For each line in the data below that has the word "schottky", copy that line.

==== Input data

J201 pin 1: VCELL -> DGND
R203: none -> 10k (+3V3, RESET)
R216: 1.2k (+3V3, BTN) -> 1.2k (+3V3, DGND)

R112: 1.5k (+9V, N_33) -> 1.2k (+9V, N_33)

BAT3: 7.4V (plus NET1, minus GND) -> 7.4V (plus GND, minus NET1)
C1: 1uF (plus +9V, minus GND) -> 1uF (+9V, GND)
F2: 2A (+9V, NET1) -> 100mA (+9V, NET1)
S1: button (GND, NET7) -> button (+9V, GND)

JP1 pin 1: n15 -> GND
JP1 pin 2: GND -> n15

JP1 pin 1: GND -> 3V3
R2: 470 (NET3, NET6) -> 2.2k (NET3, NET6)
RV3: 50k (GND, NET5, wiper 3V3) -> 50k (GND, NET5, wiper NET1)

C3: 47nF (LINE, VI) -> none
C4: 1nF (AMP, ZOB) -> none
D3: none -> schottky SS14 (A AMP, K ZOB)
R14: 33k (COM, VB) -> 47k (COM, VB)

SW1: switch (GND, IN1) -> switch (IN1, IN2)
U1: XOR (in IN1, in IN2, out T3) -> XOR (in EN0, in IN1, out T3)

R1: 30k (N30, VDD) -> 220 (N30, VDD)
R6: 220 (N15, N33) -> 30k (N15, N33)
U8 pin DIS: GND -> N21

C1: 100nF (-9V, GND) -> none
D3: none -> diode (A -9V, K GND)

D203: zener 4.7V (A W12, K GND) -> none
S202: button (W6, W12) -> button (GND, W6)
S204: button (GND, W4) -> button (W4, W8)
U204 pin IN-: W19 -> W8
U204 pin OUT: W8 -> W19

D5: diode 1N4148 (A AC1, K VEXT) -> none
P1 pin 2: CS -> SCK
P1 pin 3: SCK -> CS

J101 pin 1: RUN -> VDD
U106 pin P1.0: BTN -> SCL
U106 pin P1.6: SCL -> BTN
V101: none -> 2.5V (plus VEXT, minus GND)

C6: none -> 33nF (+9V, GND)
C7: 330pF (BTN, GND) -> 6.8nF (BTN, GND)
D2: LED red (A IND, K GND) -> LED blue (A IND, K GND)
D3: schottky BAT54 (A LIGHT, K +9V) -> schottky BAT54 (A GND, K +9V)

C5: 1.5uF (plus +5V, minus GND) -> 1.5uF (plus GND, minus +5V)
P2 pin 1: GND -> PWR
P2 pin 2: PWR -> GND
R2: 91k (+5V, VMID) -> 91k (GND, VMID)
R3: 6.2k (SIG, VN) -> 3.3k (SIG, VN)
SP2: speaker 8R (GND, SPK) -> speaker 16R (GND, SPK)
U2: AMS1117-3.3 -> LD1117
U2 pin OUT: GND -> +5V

========

- **Output for this task**
D3: none -> schottky SS14 (A AMP, K ZOB)
D3: schottky BAT54 (A LIGHT, K +9V) -> schottky BAT54 (A GND, K +9V)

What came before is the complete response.